Provided material>
>>>

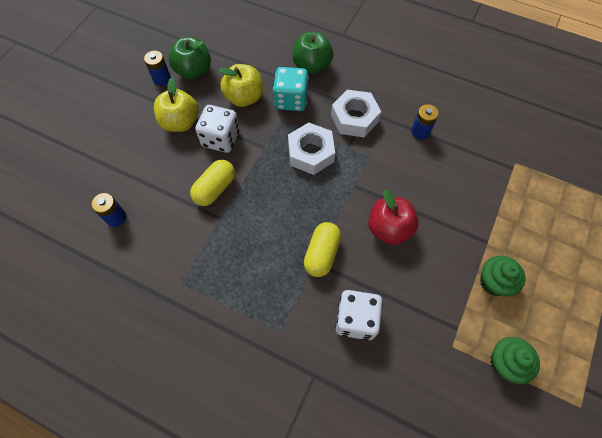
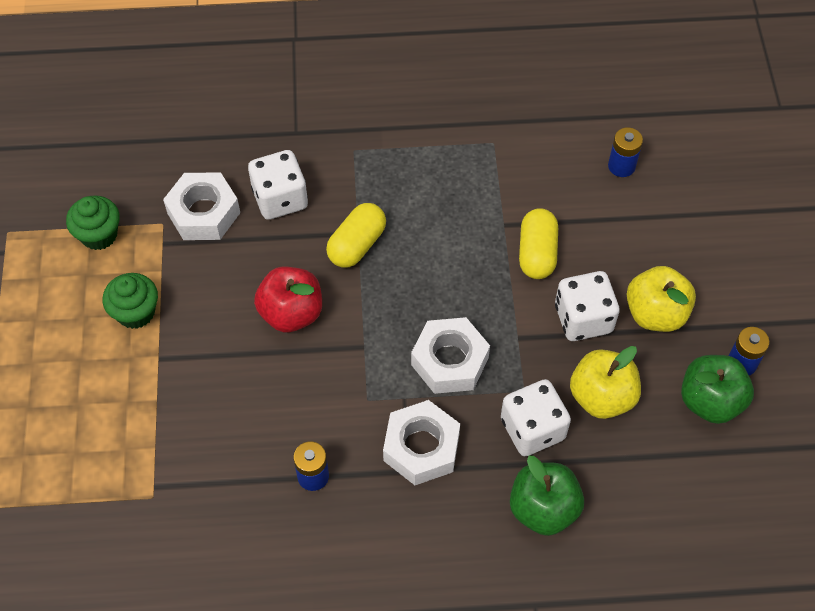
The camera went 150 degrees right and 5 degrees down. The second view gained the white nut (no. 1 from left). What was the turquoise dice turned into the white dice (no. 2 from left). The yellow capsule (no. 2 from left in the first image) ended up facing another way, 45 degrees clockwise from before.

<<<
>>>

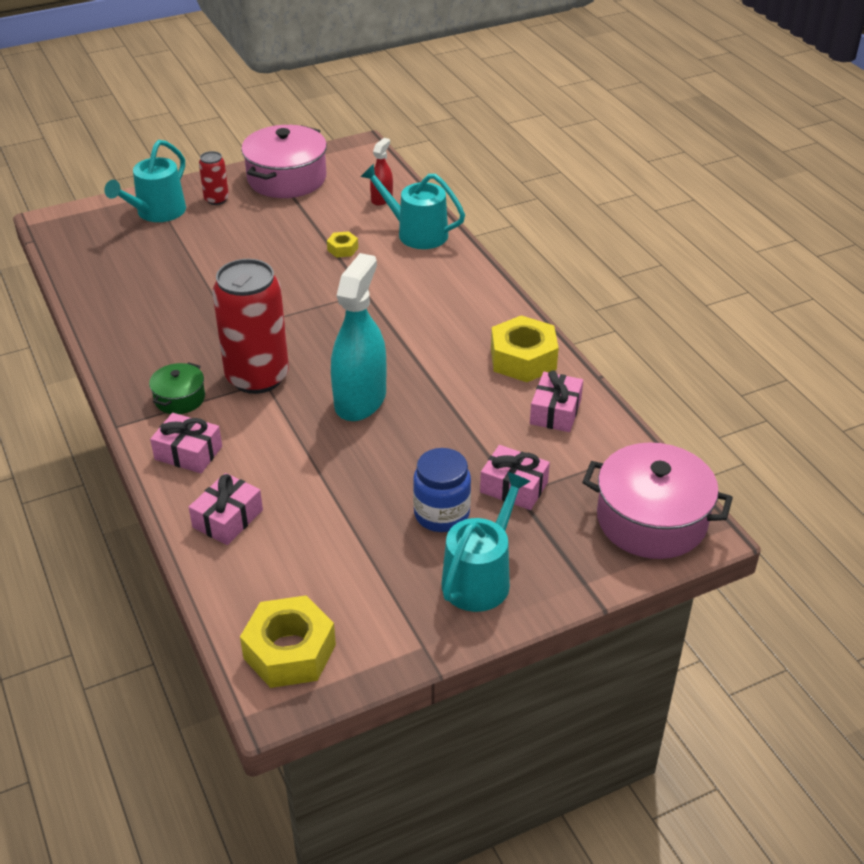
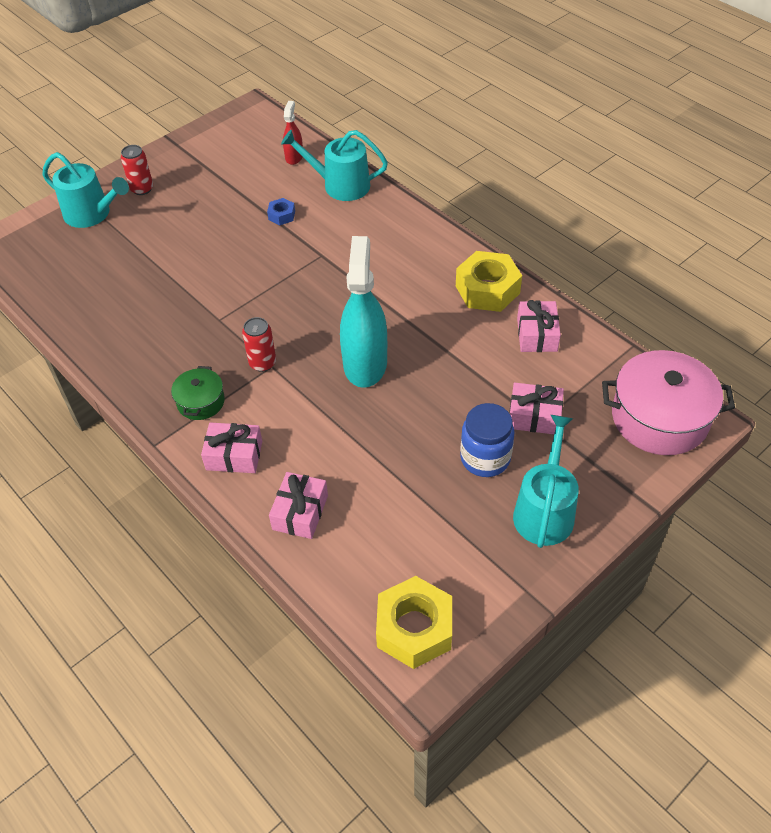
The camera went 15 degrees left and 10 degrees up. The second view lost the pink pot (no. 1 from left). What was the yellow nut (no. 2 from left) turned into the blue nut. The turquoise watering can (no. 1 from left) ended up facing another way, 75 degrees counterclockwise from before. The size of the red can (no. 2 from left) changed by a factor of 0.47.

<<<
>>>

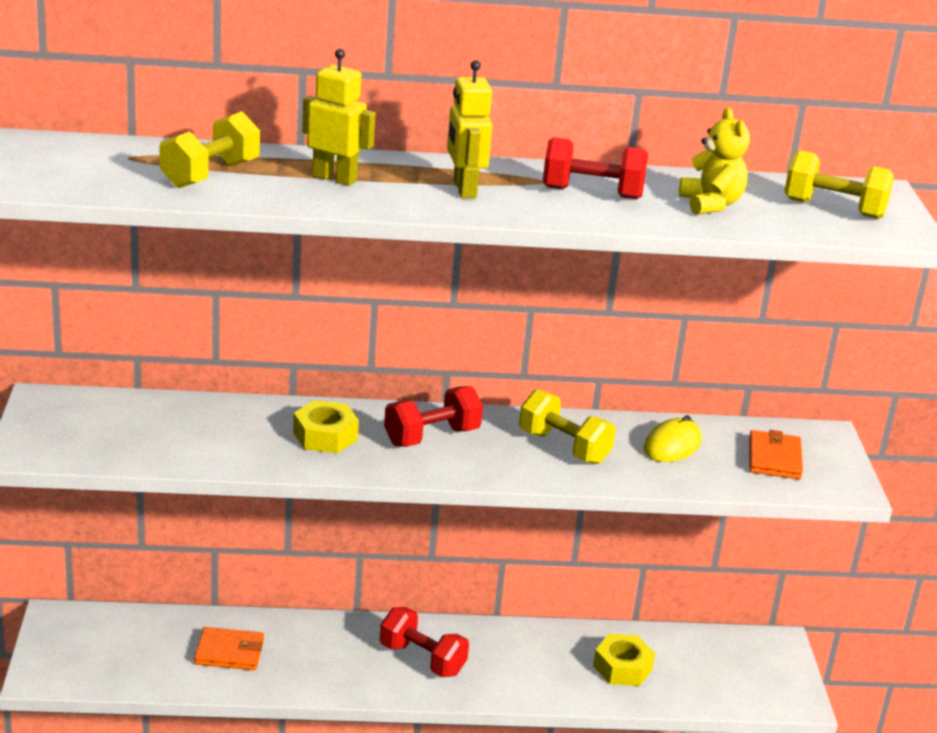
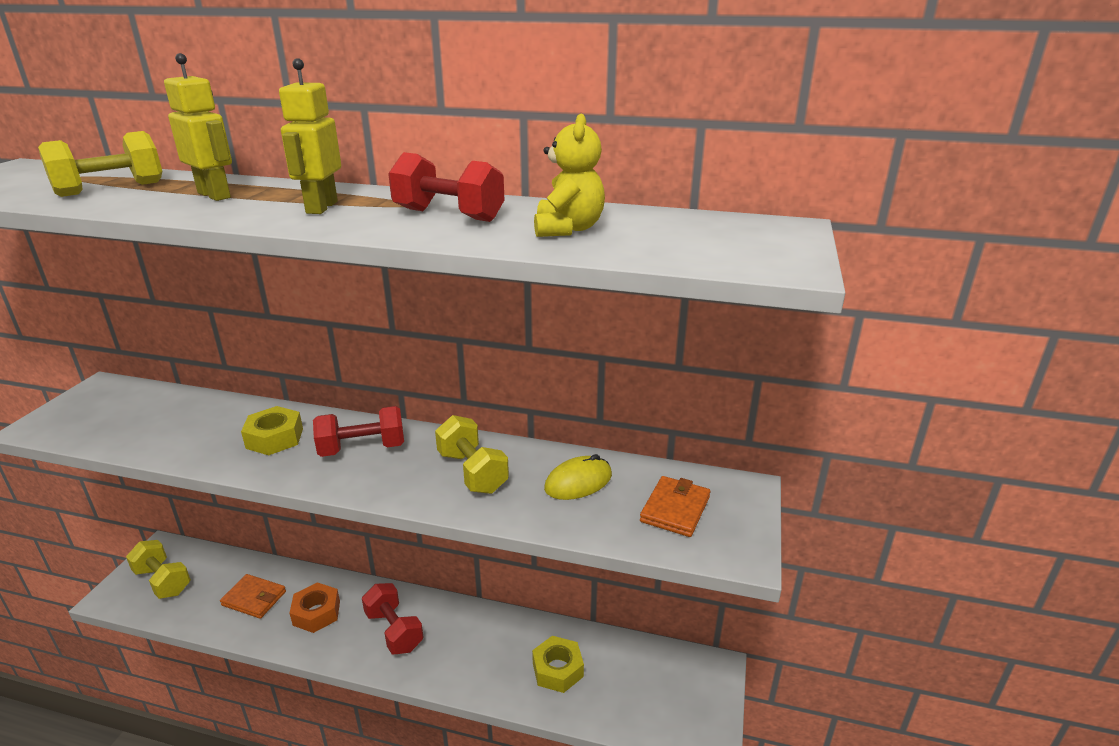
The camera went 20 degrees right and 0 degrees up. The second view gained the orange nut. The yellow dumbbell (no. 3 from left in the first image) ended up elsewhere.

<<<

Your assignment> Respond with one number, the count of lines of the material that include "gained".

Answer to this exercise> 2